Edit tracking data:
☆ ☆ ☆ ☆ ☆
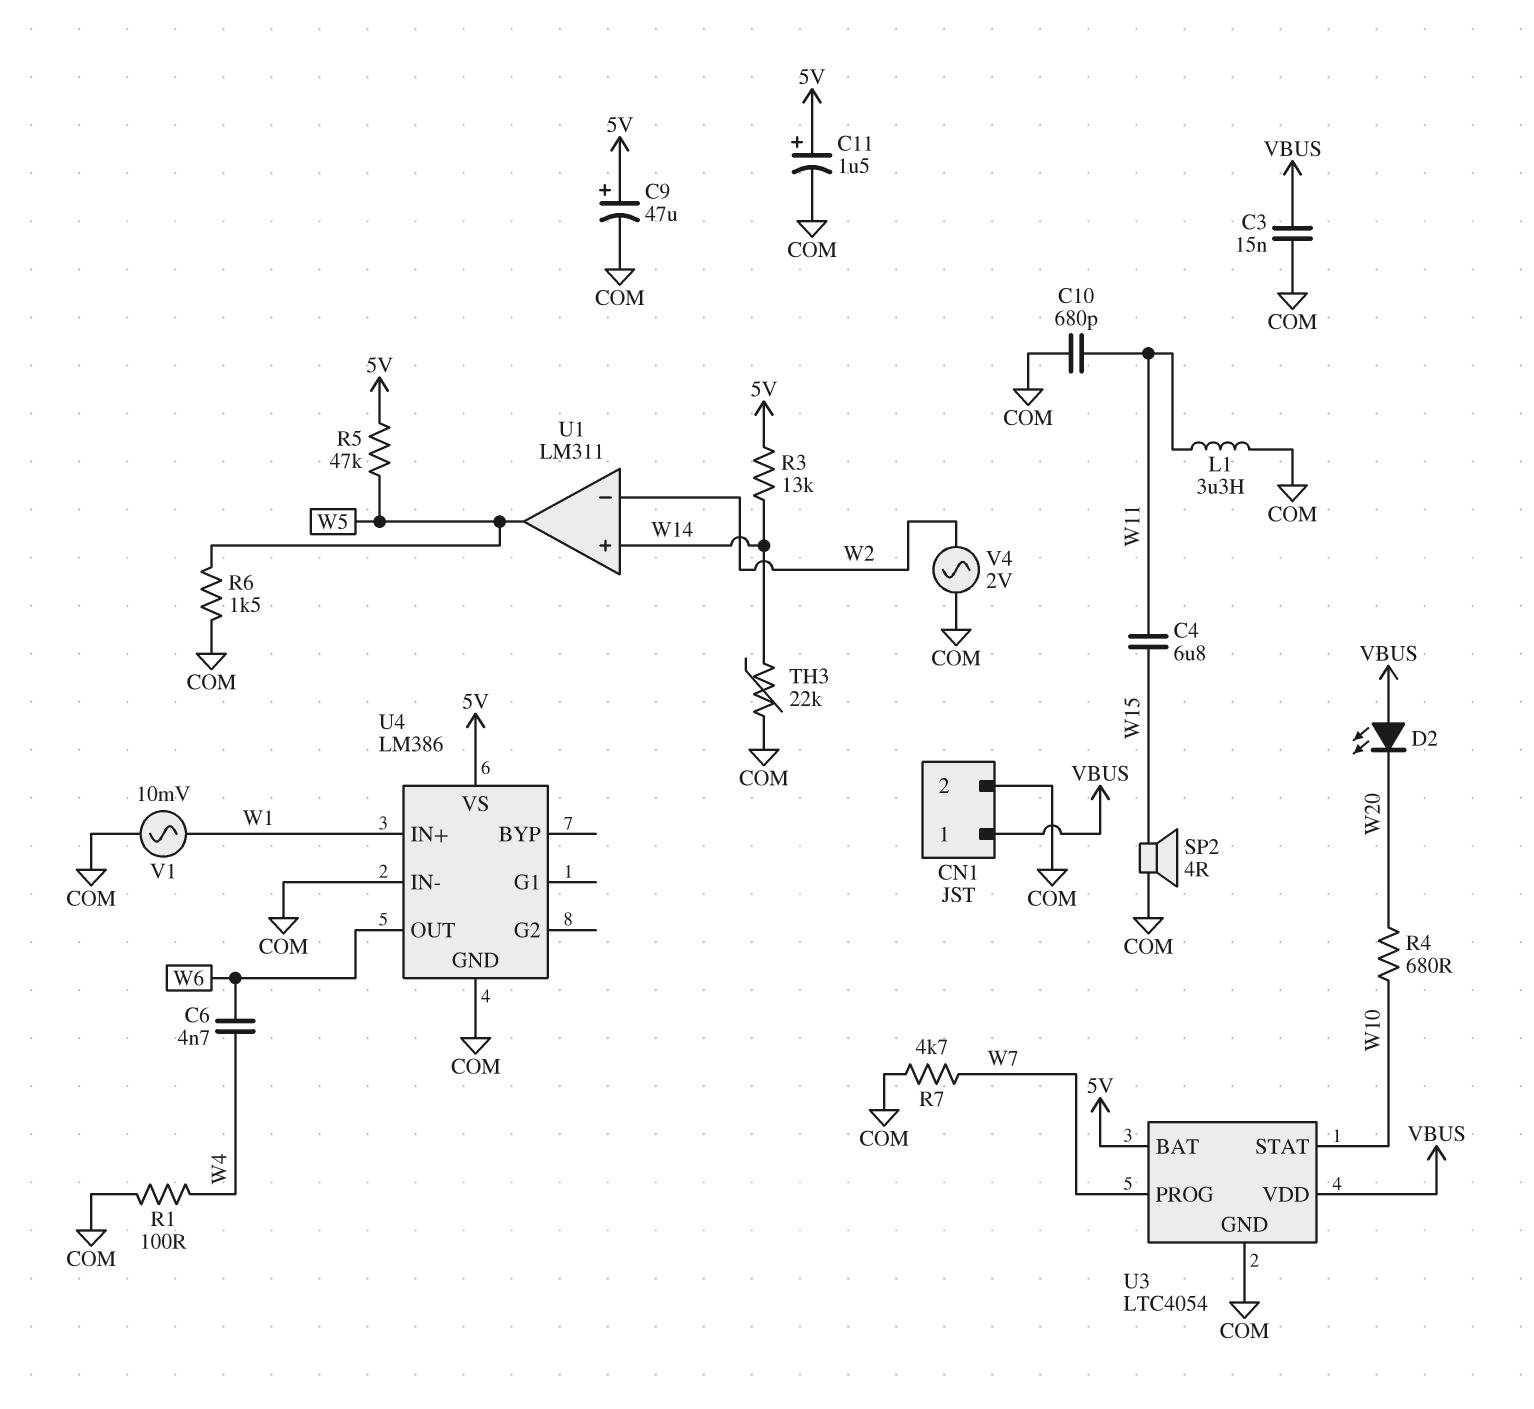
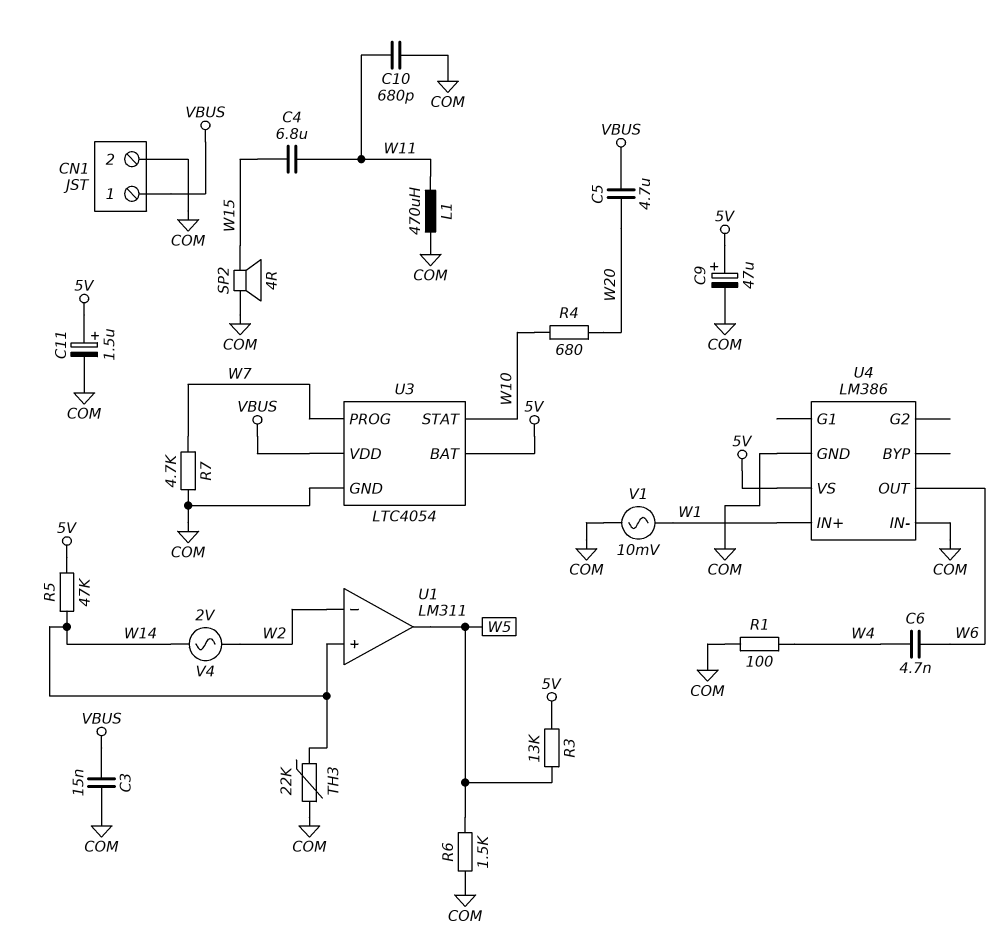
C5: none -> 4.7uF (VBUS, W20)
D2: LED (A VBUS, K W20) -> none
L1: 3.3uH (COM, W11) -> 470uH (COM, W11)
R3: 13k (5V, W14) -> 13k (5V, W5)
R5: 47k (5V, W5) -> 47k (5V, W14)
V4: AC 2V (COM, W2) -> AC 2V (W2, W14)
☆ ☆ ☆ ☆ ☆
* [WHAT IS REQUIRED]
All records must be output exactly as they are, except for the pictures, which are left out.

* [WORKED SOLUTION]
C5: none -> 4.7uF (VBUS, W20)
D2: LED (A VBUS, K W20) -> none
L1: 3.3uH (COM, W11) -> 470uH (COM, W11)
R3: 13k (5V, W14) -> 13k (5V, W5)
R5: 47k (5V, W5) -> 47k (5V, W14)
V4: AC 2V (COM, W2) -> AC 2V (W2, W14)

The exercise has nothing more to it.